All of the lines below are to be transcribed faithfully, with pictures excluded from the copy.

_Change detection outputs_
+++++

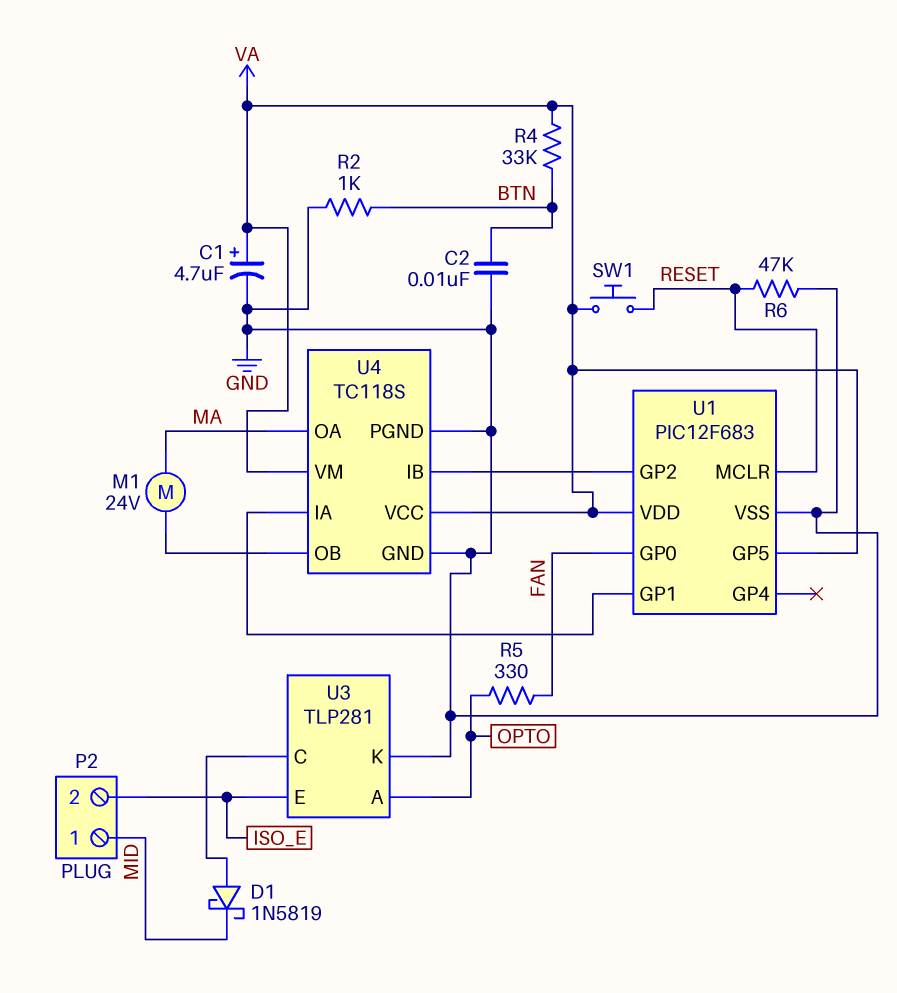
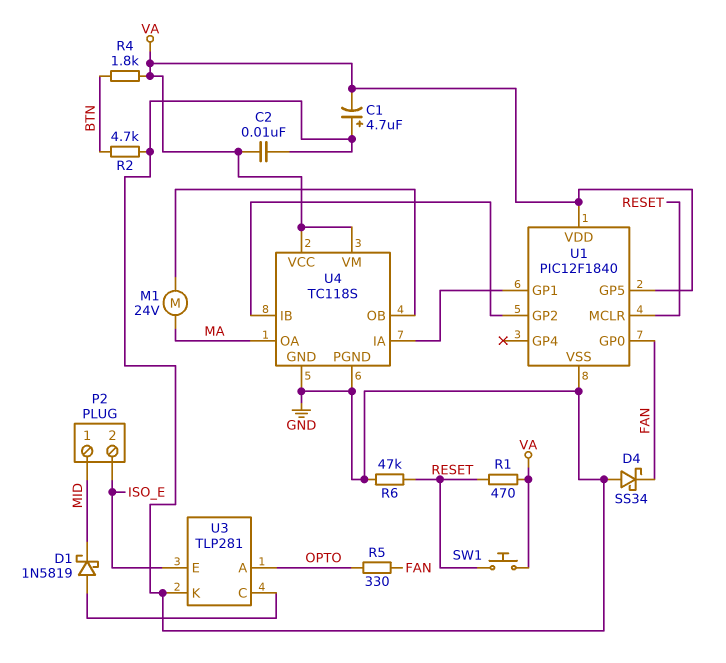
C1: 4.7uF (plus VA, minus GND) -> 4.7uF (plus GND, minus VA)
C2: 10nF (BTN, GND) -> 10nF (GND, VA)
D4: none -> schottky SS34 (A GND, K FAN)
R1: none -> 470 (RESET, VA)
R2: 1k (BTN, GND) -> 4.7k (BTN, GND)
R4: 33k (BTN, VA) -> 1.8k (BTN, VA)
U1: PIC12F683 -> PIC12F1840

+++++

_Worked solution_
C1: 4.7uF (plus VA, minus GND) -> 4.7uF (plus GND, minus VA)
C2: 10nF (BTN, GND) -> 10nF (GND, VA)
D4: none -> schottky SS34 (A GND, K FAN)
R1: none -> 470 (RESET, VA)
R2: 1k (BTN, GND) -> 4.7k (BTN, GND)
R4: 33k (BTN, VA) -> 1.8k (BTN, VA)
U1: PIC12F683 -> PIC12F1840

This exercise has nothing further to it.